* Objective
Rewrite all of the records as a Markdown table with the columns "Row" and "Line," where each row holds a running number and one line, and leave out blank lines.
--*--
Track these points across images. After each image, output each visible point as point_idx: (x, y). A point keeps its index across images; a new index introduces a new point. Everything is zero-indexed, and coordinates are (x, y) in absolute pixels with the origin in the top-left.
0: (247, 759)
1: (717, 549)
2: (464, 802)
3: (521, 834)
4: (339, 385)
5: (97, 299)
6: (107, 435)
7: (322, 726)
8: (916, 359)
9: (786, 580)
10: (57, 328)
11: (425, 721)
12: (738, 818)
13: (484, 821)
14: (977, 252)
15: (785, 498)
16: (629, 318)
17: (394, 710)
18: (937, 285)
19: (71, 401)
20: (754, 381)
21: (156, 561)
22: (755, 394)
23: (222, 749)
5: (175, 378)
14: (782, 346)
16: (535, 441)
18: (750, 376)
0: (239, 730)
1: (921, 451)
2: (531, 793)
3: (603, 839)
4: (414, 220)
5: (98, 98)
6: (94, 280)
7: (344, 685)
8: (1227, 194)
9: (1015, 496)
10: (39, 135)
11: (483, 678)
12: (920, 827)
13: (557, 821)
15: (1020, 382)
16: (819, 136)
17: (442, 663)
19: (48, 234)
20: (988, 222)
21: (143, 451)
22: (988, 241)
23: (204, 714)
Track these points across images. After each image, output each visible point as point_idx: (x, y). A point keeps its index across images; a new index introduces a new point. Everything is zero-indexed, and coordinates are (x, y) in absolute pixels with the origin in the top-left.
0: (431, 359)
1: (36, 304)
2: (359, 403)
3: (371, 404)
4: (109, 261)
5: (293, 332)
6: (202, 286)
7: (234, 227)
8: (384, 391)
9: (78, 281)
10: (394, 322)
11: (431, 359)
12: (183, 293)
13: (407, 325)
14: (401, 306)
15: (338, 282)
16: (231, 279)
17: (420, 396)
--*--
* Result of the task
| Row | Line |
|---|---|
| 1 | Track these points across images. After each image, output each visible point as point_idx: (x, y). A point keeps its index across images; a new index introduces a new point. Everything is zero-indexed, and coordinates are (x, y) in absolute pixels with the origin in the top-left. |
| 2 | 0: (247, 759) |
| 3 | 1: (717, 549) |
| 4 | 2: (464, 802) |
| 5 | 3: (521, 834) |
| 6 | 4: (339, 385) |
| 7 | 5: (97, 299) |
| 8 | 6: (107, 435) |
| 9 | 7: (322, 726) |
| 10 | 8: (916, 359) |
| 11 | 9: (786, 580) |
| 12 | 10: (57, 328) |
| 13 | 11: (425, 721) |
| 14 | 12: (738, 818) |
| 15 | 13: (484, 821) |
| 16 | 14: (977, 252) |
| 17 | 15: (785, 498) |
| 18 | 16: (629, 318) |
| 19 | 17: (394, 710) |
| 20 | 18: (937, 285) |
| 21 | 19: (71, 401) |
| 22 | 20: (754, 381) |
| 23 | 21: (156, 561) |
| 24 | 22: (755, 394) |
| 25 | 23: (222, 749) |
| 26 | 5: (175, 378) |
| 27 | 14: (782, 346) |
| 28 | 16: (535, 441) |
| 29 | 18: (750, 376) |
| 30 | 0: (239, 730) |
| 31 | 1: (921, 451) |
| 32 | 2: (531, 793) |
| 33 | 3: (603, 839) |
| 34 | 4: (414, 220) |
| 35 | 5: (98, 98) |
| 36 | 6: (94, 280) |
| 37 | 7: (344, 685) |
| 38 | 8: (1227, 194) |
| 39 | 9: (1015, 496) |
| 40 | 10: (39, 135) |
| 41 | 11: (483, 678) |
| 42 | 12: (920, 827) |
| 43 | 13: (557, 821) |
| 44 | 15: (1020, 382) |
| 45 | 16: (819, 136) |
| 46 | 17: (442, 663) |
| 47 | 19: (48, 234) |
| 48 | 20: (988, 222) |
| 49 | 21: (143, 451) |
| 50 | 22: (988, 241) |
| 51 | 23: (204, 714) |
| 52 | Track these points across images. After each image, output each visible point as point_idx: (x, y). A point keeps its index across images; a new index introduces a new point. Everything is zero-indexed, and coordinates are (x, y) in absolute pixels with the origin in the top-left. |
| 53 | 0: (431, 359) |
| 54 | 1: (36, 304) |
| 55 | 2: (359, 403) |
| 56 | 3: (371, 404) |
| 57 | 4: (109, 261) |
| 58 | 5: (293, 332) |
| 59 | 6: (202, 286) |
| 60 | 7: (234, 227) |
| 61 | 8: (384, 391) |
| 62 | 9: (78, 281) |
| 63 | 10: (394, 322) |
| 64 | 11: (431, 359) |
| 65 | 12: (183, 293) |
| 66 | 13: (407, 325) |
| 67 | 14: (401, 306) |
| 68 | 15: (338, 282) |
| 69 | 16: (231, 279) |
| 70 | 17: (420, 396) |